Goal of the exercise: State only the number of lines in the records below that contain the string "objects".
---*---
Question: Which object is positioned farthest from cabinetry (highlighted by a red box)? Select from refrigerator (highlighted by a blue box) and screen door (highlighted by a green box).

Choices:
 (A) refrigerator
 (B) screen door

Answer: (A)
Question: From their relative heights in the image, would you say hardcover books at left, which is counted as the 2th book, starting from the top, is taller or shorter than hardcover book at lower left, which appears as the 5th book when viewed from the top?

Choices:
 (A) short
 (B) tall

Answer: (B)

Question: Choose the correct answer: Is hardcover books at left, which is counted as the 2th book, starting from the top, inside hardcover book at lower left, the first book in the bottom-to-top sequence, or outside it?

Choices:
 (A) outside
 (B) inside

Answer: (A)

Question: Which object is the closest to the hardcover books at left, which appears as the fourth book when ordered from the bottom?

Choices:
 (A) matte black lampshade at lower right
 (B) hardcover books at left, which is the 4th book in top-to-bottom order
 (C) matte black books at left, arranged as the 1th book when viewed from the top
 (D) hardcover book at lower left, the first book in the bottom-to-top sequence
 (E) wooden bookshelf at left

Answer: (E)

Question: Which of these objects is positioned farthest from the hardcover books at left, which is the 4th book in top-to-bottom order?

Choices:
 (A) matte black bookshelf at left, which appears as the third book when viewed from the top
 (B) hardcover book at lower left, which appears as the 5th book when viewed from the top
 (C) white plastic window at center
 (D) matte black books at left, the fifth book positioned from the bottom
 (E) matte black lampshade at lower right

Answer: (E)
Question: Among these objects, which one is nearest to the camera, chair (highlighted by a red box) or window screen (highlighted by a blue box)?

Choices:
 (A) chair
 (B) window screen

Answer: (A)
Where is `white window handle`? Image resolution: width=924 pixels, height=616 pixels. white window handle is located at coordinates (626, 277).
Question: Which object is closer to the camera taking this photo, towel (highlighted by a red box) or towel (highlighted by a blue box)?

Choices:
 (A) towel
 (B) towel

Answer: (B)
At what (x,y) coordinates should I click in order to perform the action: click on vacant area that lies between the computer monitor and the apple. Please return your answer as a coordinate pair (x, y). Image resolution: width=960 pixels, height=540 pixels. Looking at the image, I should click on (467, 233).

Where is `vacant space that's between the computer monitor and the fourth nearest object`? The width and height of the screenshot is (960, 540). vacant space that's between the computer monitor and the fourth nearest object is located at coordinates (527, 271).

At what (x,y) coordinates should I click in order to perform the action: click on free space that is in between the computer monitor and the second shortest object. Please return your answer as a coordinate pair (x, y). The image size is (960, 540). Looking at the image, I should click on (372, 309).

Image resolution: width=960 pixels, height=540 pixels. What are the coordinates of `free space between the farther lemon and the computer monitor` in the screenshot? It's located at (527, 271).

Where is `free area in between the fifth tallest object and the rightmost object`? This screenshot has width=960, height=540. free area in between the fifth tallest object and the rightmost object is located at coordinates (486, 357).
---*---
Task solution: 2